INSTRUCTIONS TO FOLLOW: Write out exactly the lines below from the one containing "white trophy: 1 -> 0" to the last, both ends kept, and nothing more; skip all pictures.

GIVEN RECORDS:
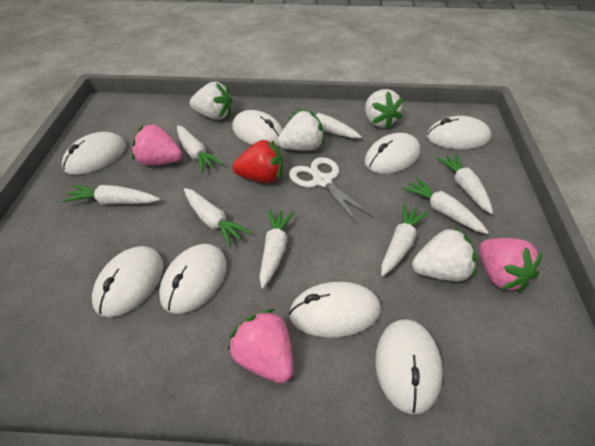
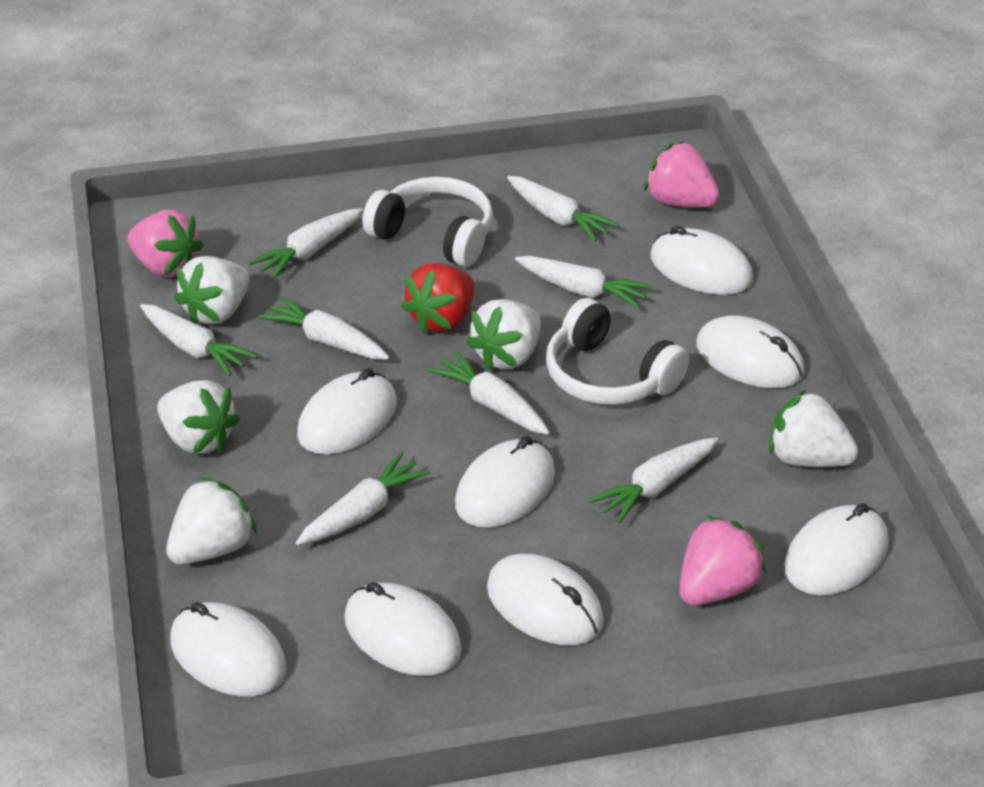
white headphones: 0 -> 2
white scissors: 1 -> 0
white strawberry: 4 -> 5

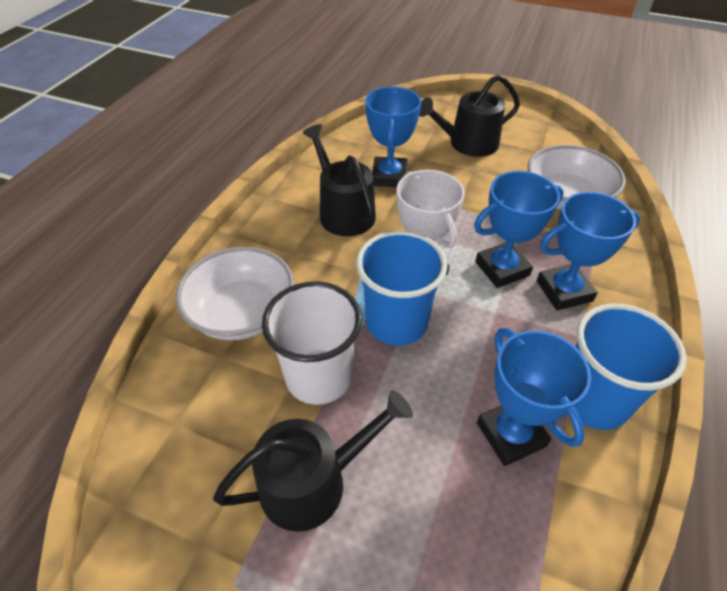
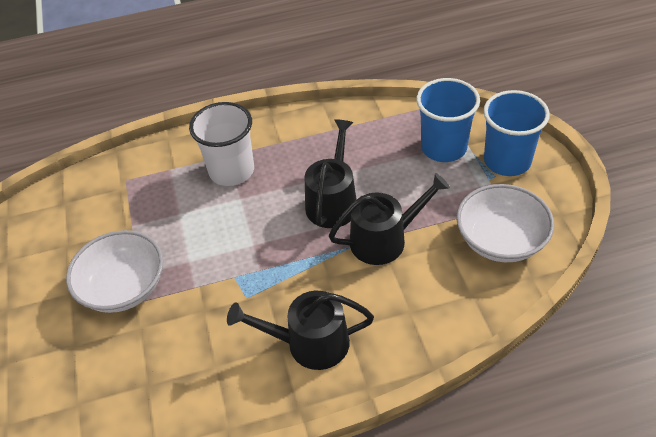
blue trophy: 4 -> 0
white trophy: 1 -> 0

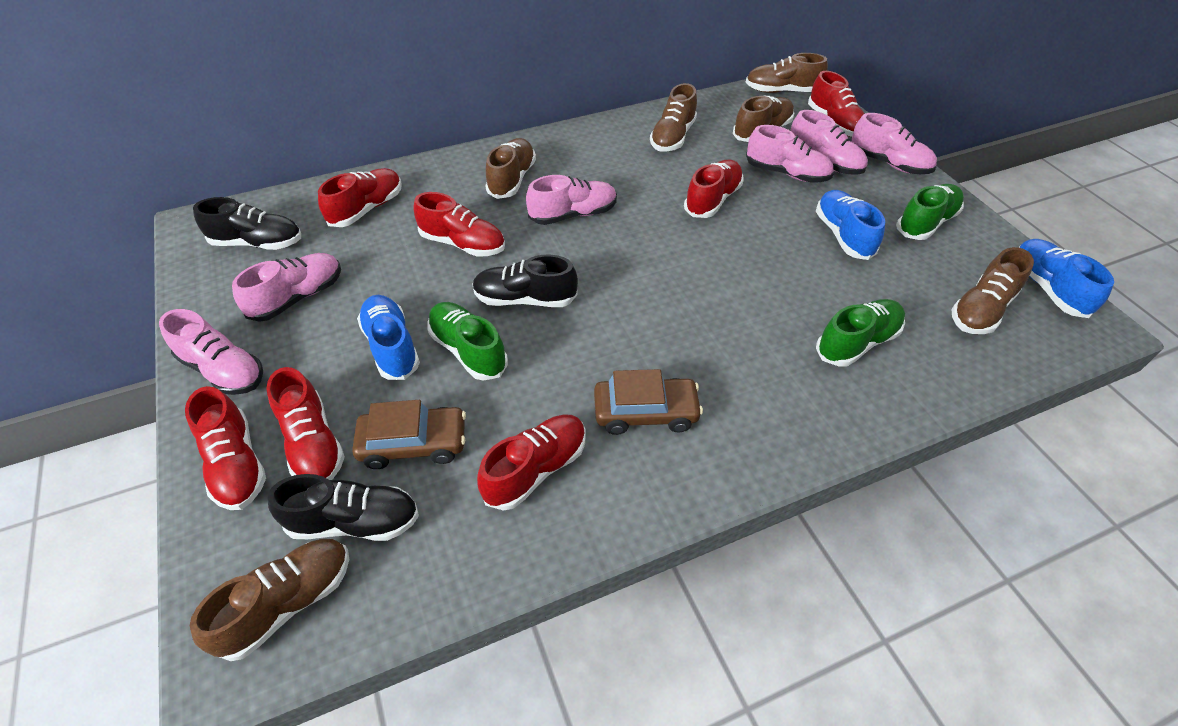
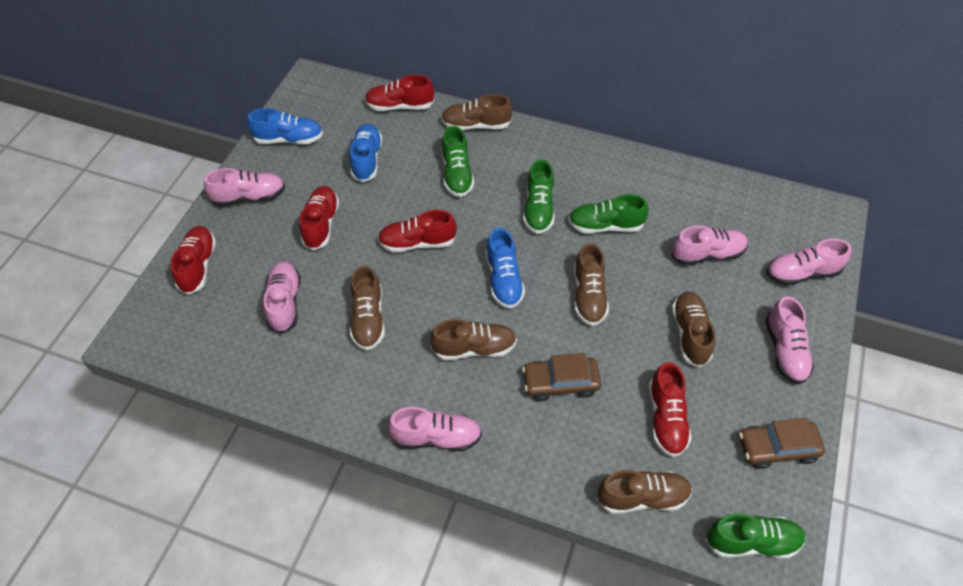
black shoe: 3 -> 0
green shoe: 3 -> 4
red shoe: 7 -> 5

THE COMPLETED TASK:
white trophy: 1 -> 0

black shoe: 3 -> 0
green shoe: 3 -> 4
red shoe: 7 -> 5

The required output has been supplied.